Before-and-after object listings
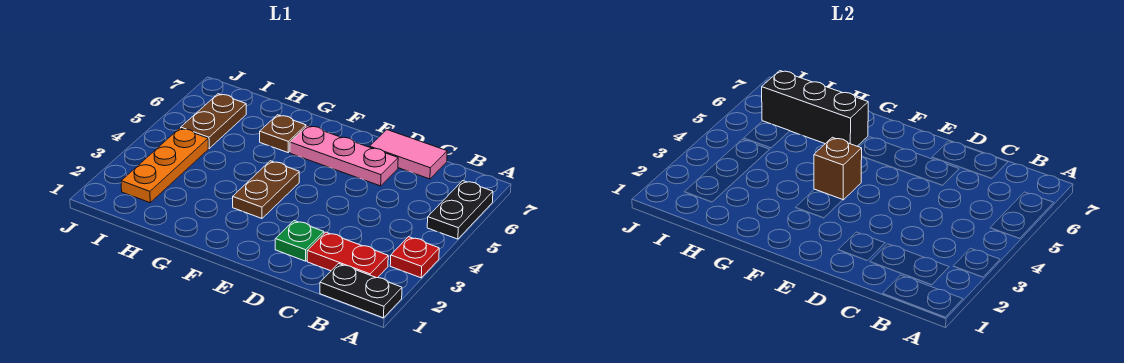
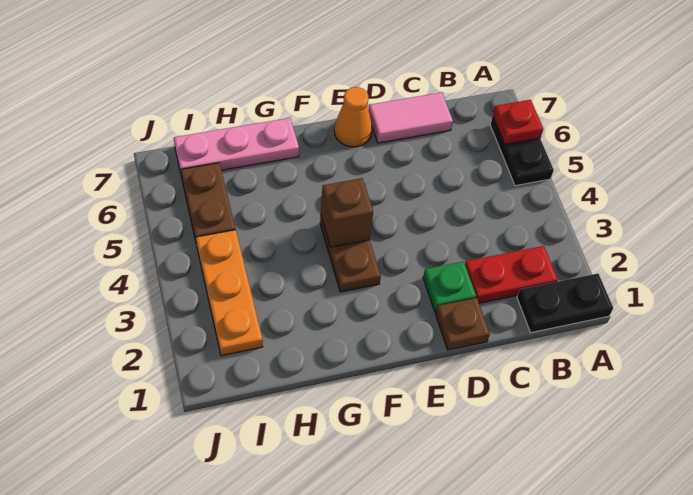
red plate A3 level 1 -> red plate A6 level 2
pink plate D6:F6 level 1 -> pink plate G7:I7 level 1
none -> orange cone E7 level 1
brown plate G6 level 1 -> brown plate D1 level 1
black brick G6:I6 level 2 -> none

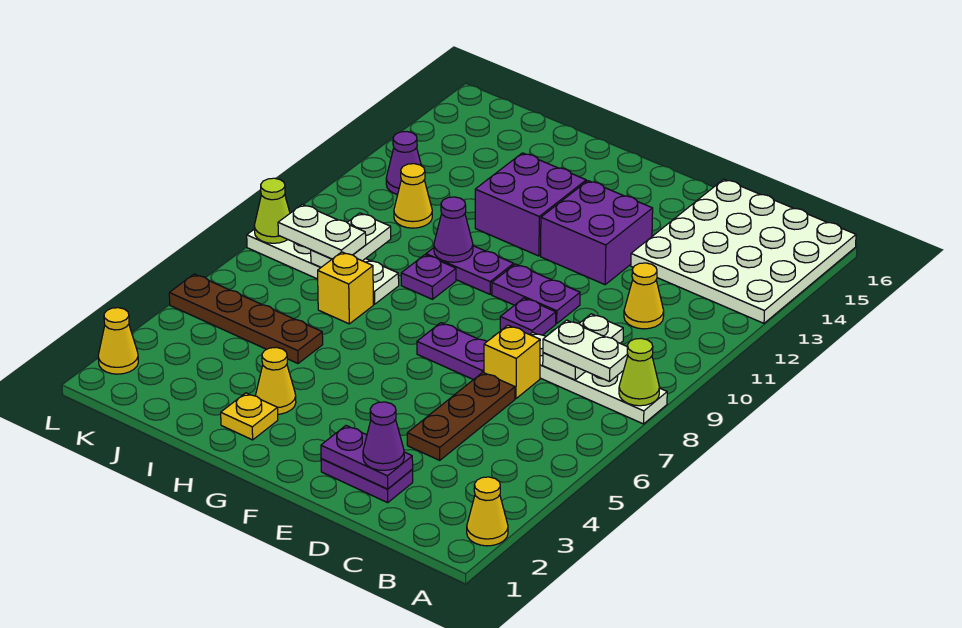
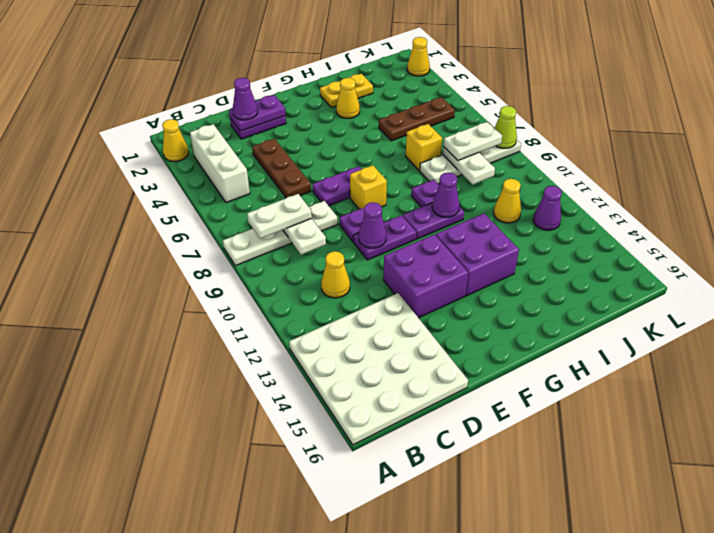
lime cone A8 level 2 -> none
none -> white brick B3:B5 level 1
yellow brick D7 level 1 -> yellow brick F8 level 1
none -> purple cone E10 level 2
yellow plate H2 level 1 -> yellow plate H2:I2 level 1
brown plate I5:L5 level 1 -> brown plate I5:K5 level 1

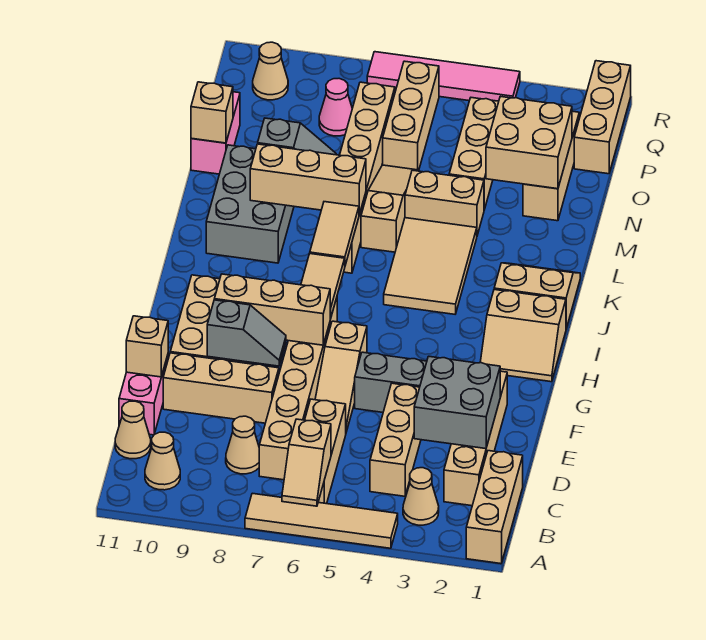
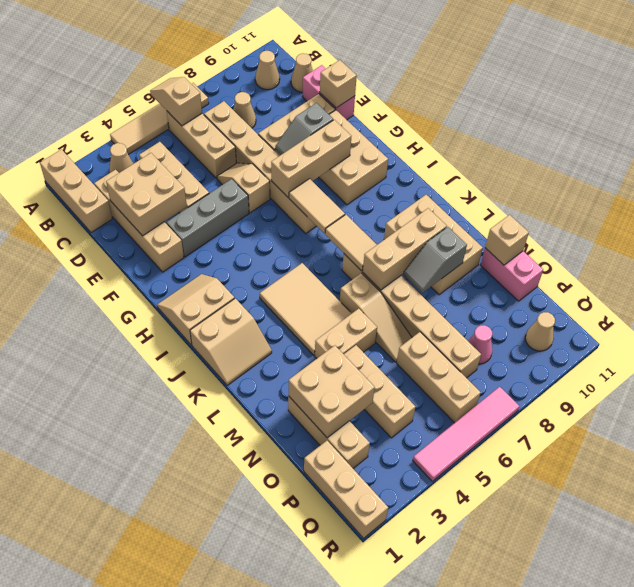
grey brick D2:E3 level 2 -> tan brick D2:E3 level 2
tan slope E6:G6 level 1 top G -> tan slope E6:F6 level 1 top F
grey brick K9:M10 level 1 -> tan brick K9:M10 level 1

---

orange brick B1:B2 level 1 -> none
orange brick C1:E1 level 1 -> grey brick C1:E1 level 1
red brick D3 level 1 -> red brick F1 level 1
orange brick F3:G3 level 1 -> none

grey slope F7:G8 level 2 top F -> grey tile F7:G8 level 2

_Prompt_
Take the stretch of lines above from the one containing "orange brick C1:E1" through the one containing "grey slope F7:G8" and repeat it exactly, adding no other line.

_Written solution_
orange brick C1:E1 level 1 -> grey brick C1:E1 level 1
red brick D3 level 1 -> red brick F1 level 1
orange brick F3:G3 level 1 -> none

grey slope F7:G8 level 2 top F -> grey tile F7:G8 level 2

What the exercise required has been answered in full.